━━ DATA FOR THIS TASK ━━

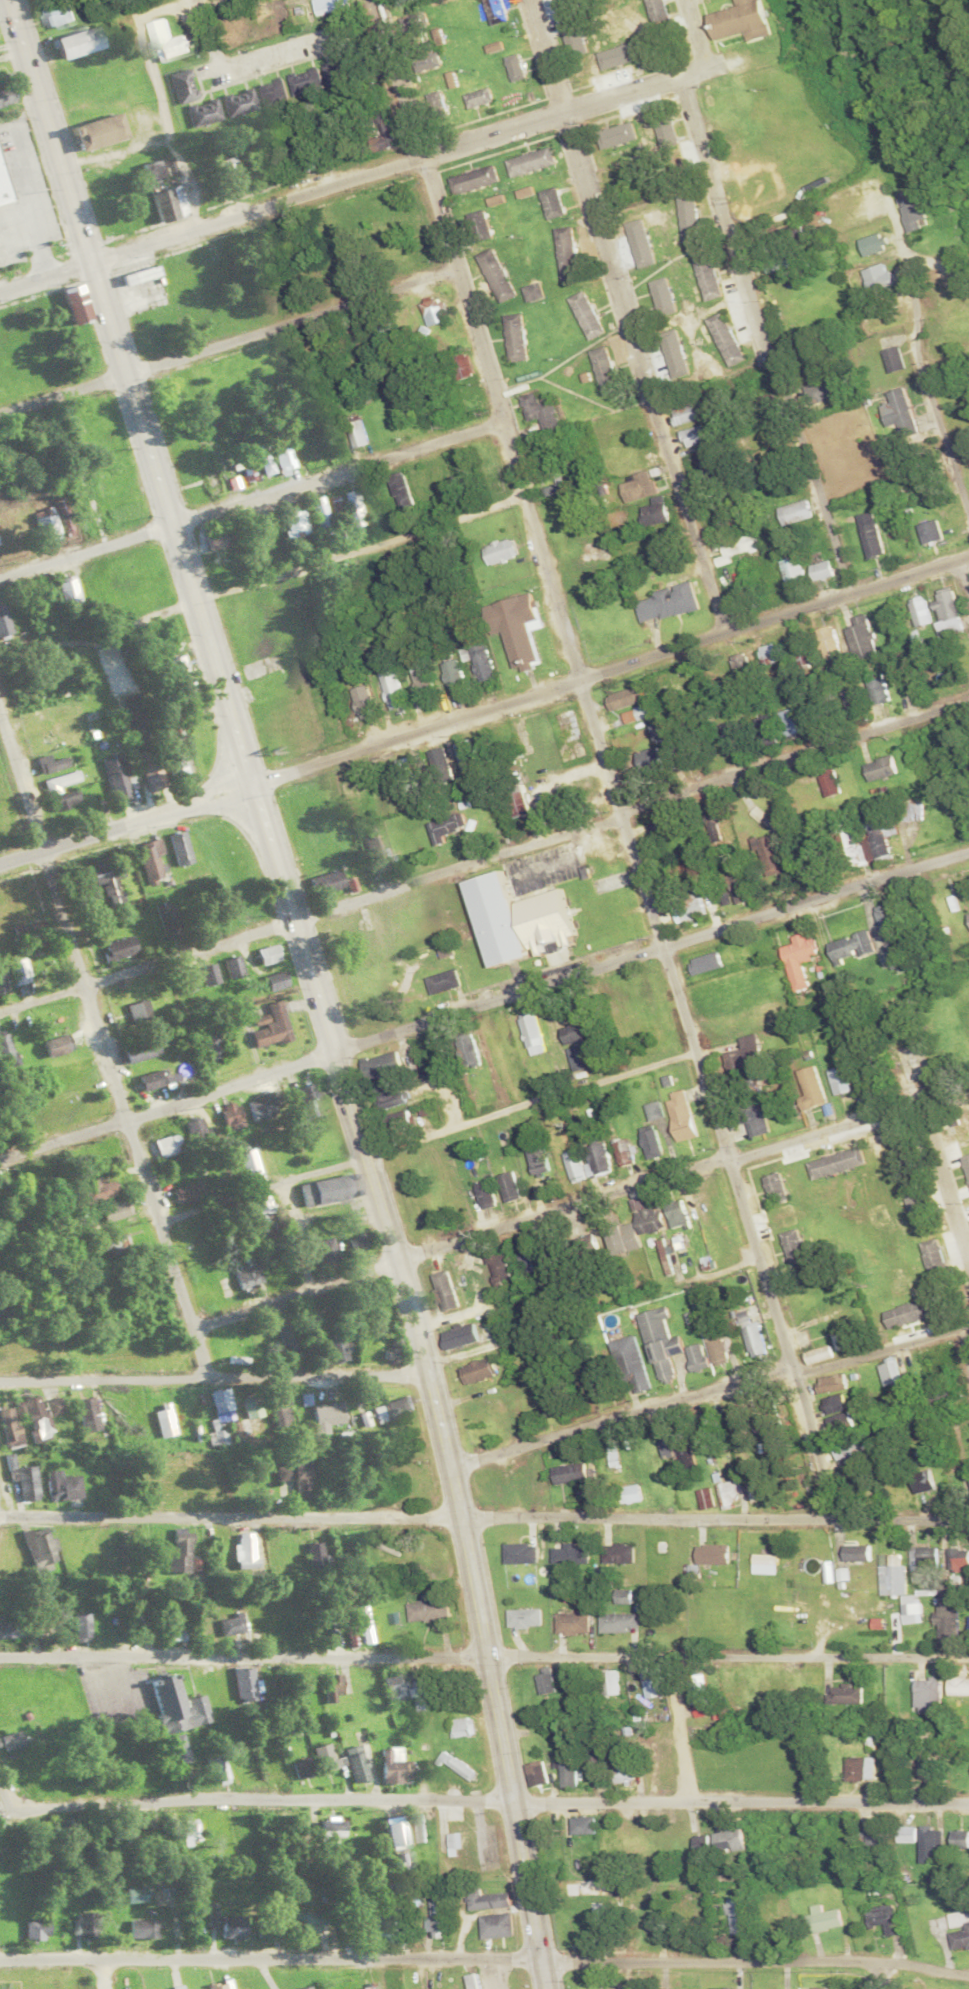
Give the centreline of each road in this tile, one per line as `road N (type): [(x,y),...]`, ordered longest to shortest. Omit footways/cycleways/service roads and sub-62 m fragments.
road 1 (primary): [(551,1988),(463,1512),(419,1325),(9,0)]
road 2 (residential): [(838,1514),(427,156),(370,0)]
road 3 (residential): [(0,1009),(968,699)]
road 4 (residential): [(0,1153),(968,849)]
road 5 (residential): [(0,858),(968,557)]
road 6 (residential): [(968,1970),(902,1958),(0,1955)]
road 7 (residential): [(968,1653),(0,1655)]
road 8 (residential): [(968,1799),(175,1794),(6,1807)]
road 9 (residential): [(188,1325),(968,1086)]
road 10 (residential): [(738,57),(0,291)]
road 11 (residential): [(202,1371),(0,725)]
road 12 (residential): [(726,627),(533,0)]
road 13 (residential): [(156,1220),(698,1048)]
road 14 (residential): [(851,594),(682,76)]
road 15 (residential): [(0,577),(506,419)]
road 16 (residential): [(968,1516),(463,1512)]
road 17 (residential): [(458,268),(0,414)]
road 18 (tertiary): [(463,1512),(0,1511)]
road 19 (residential): [(429,1368),(0,1373)]
road 20 (residential): [(452,1461),(792,1359)]
road 21 (residential): [(968,514),(920,368),(915,305),(888,196)]
road 22 (residential): [(796,1371),(968,1321)]
road 23 (residential): [(920,1101),(968,1263)]
road 24 (residential): [(194,597),(352,553)]

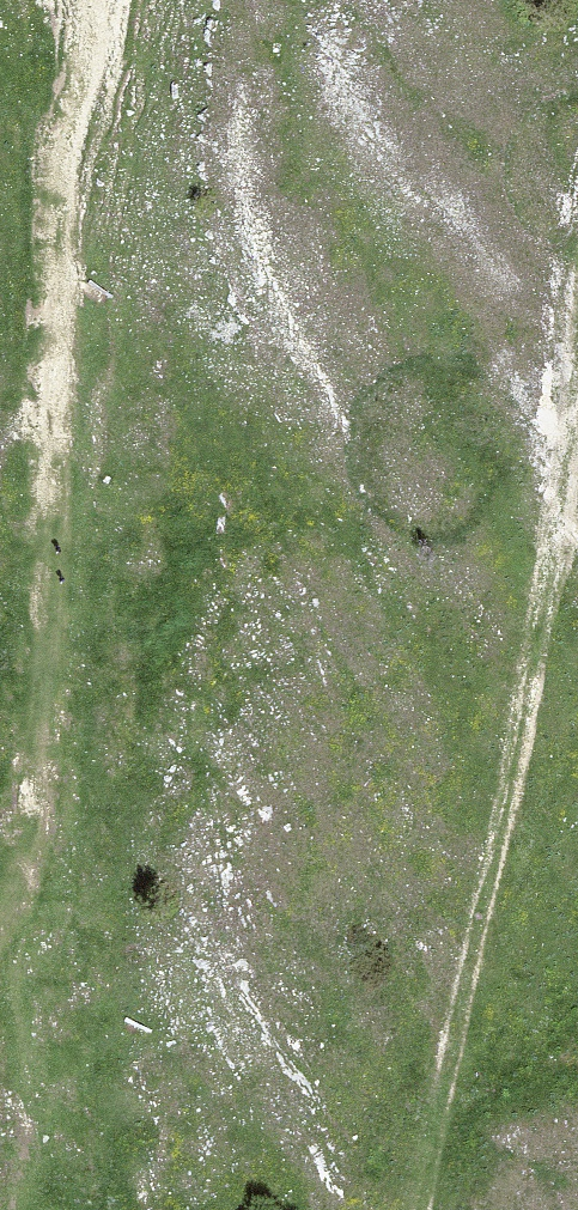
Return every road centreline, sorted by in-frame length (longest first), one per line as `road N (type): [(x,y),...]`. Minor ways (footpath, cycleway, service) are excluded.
road 1 (track): [(0,909),(20,864),(40,758),(85,0)]
road 2 (track): [(424,1209),(547,593),(577,334)]

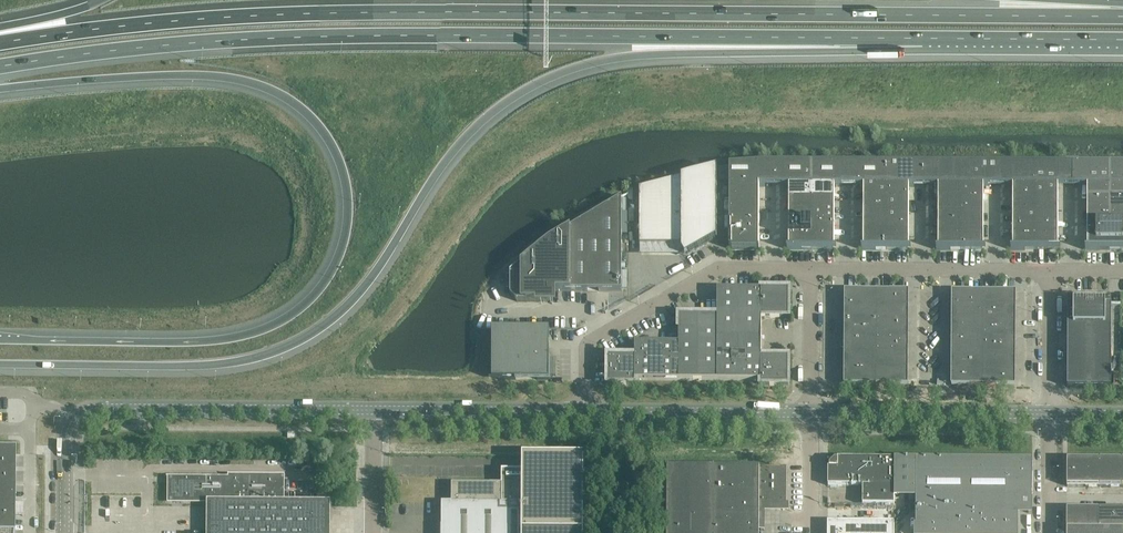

━━━

PROBLEM STATEMENT:
Each record must be quoted in full and exactly. Do not include the pictures.

ANSWER SECTION:
Give the centreline of each road in this tile, one per line as `road N (type): [(x,y),...]`, ordered longest to shortest. Omit footways/cycleways/service roads and sub-62 m fragments.
road 1 (primary): [(551,1988),(463,1512),(419,1325),(9,0)]
road 2 (residential): [(838,1514),(427,156),(370,0)]
road 3 (residential): [(0,1009),(968,699)]
road 4 (residential): [(0,1153),(968,849)]
road 5 (residential): [(0,858),(968,557)]
road 6 (residential): [(968,1970),(902,1958),(0,1955)]
road 7 (residential): [(968,1653),(0,1655)]
road 8 (residential): [(968,1799),(175,1794),(6,1807)]
road 9 (residential): [(188,1325),(968,1086)]
road 10 (residential): [(738,57),(0,291)]
road 11 (residential): [(202,1371),(0,725)]
road 12 (residential): [(726,627),(533,0)]
road 13 (residential): [(156,1220),(698,1048)]
road 14 (residential): [(851,594),(682,76)]
road 15 (residential): [(0,577),(506,419)]
road 16 (residential): [(968,1516),(463,1512)]
road 17 (residential): [(458,268),(0,414)]
road 18 (tertiary): [(463,1512),(0,1511)]
road 19 (residential): [(429,1368),(0,1373)]
road 20 (residential): [(452,1461),(792,1359)]
road 21 (residential): [(968,514),(920,368),(915,305),(888,196)]
road 22 (residential): [(796,1371),(968,1321)]
road 23 (residential): [(920,1101),(968,1263)]
road 24 (residential): [(194,597),(352,553)]

Return every road centreline, sorted by in-frame length (longest first), one per line as `road N (type): [(x,y),...]`. Minor ways (footpath, cycleway, service) are excluded.
road 1 (track): [(0,909),(20,864),(40,758),(85,0)]
road 2 (track): [(424,1209),(547,593),(577,334)]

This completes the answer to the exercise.